Your task is to transcribe the data exactly while omitting each picture.
-------- Material provided --------
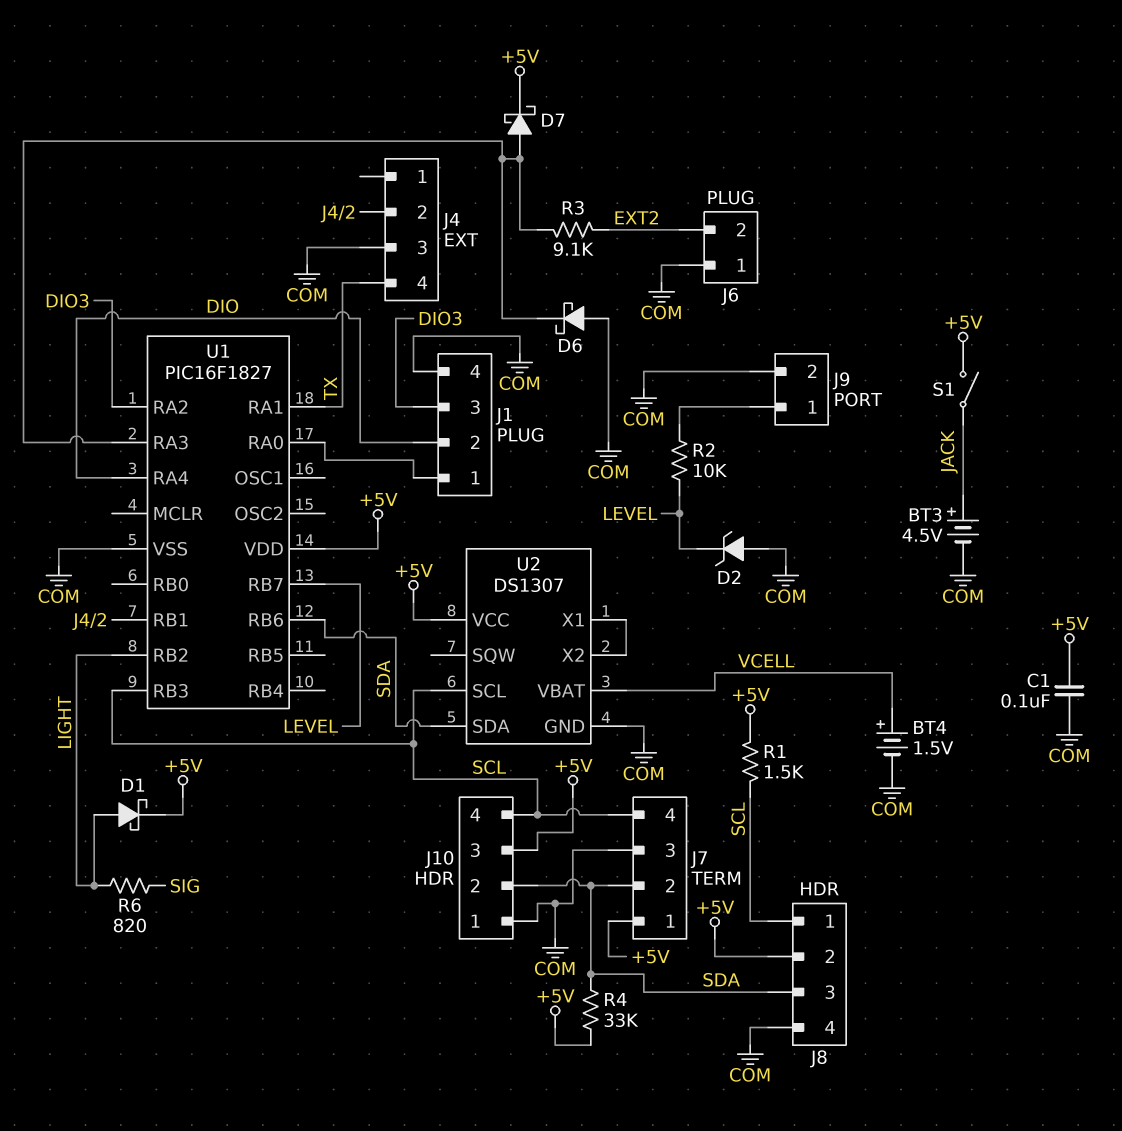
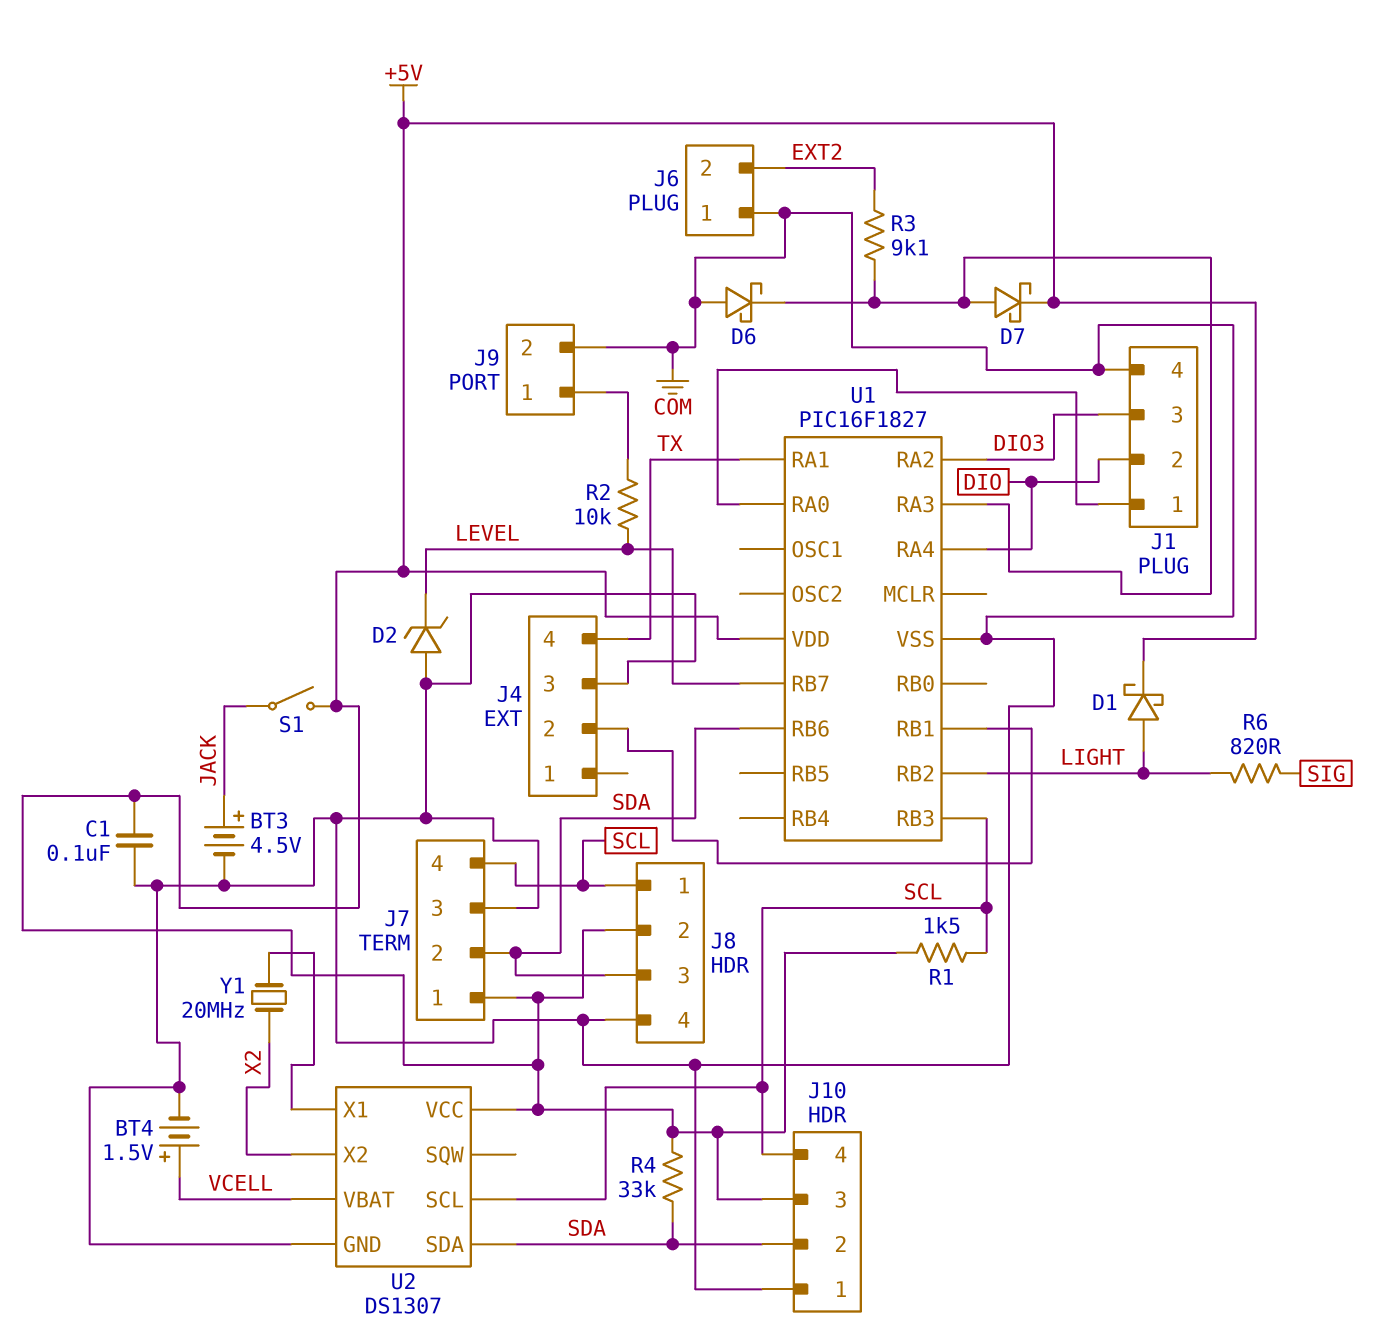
U2 pin X2: U2/X1 -> X2
Y1: none -> 20MHz (U2/X1, X2)

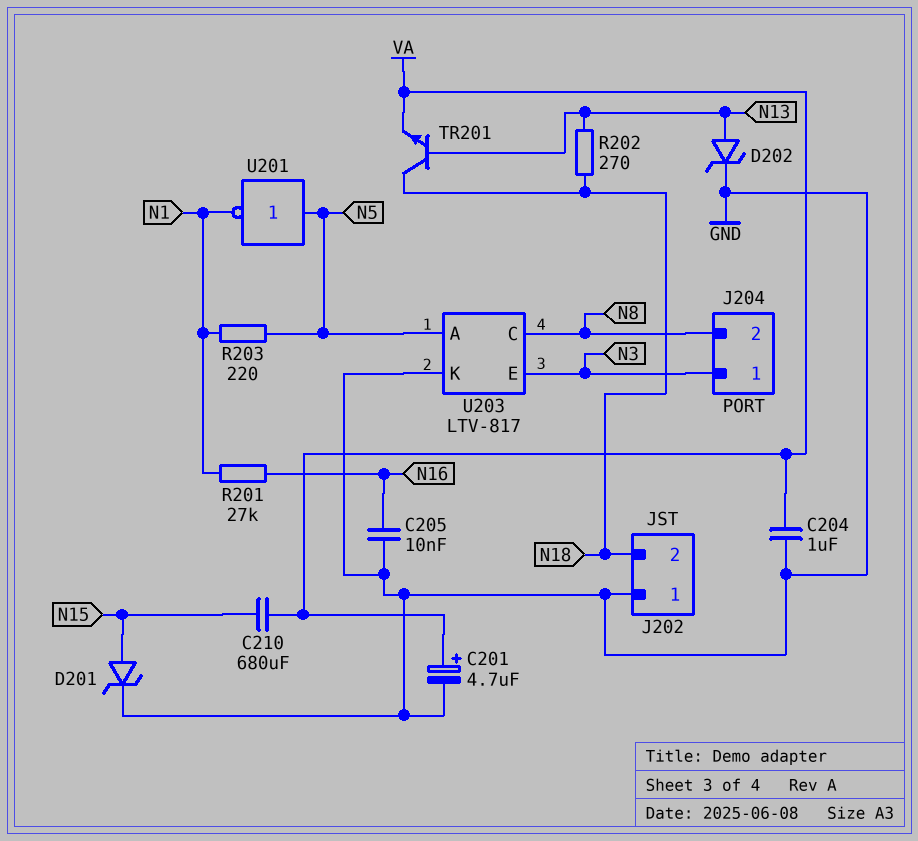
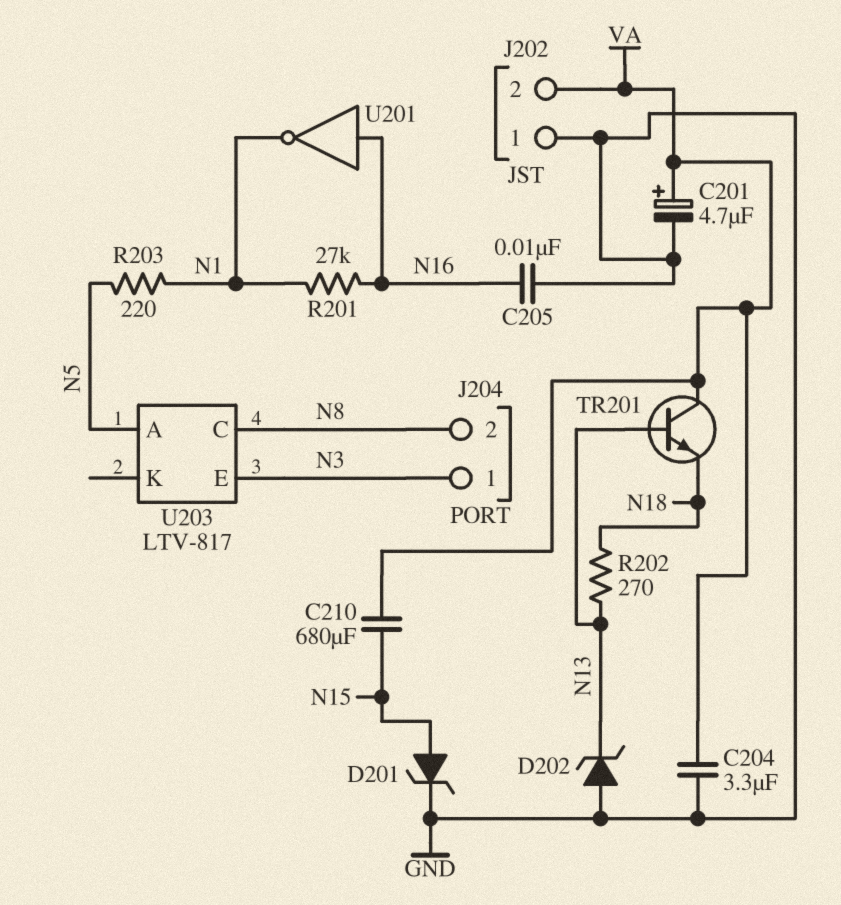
C204: 1uF (GND, VA) -> 3.3uF (GND, VA)
D202: zener (A N13, K GND) -> zener (A GND, K N13)
J202 pin 2: N18 -> VA
TR201: NPN (B N13, C N18, E VA) -> NPN (B N13, C VA, E N18)
U201: NOT (in N5, out N1) -> NOT (in N16, out N1)
U203 pin K: GND -> none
--------
▸ Finished exercise
U2 pin X2: U2/X1 -> X2
Y1: none -> 20MHz (U2/X1, X2)

C204: 1uF (GND, VA) -> 3.3uF (GND, VA)
D202: zener (A N13, K GND) -> zener (A GND, K N13)
J202 pin 2: N18 -> VA
TR201: NPN (B N13, C N18, E VA) -> NPN (B N13, C VA, E N18)
U201: NOT (in N5, out N1) -> NOT (in N16, out N1)
U203 pin K: GND -> none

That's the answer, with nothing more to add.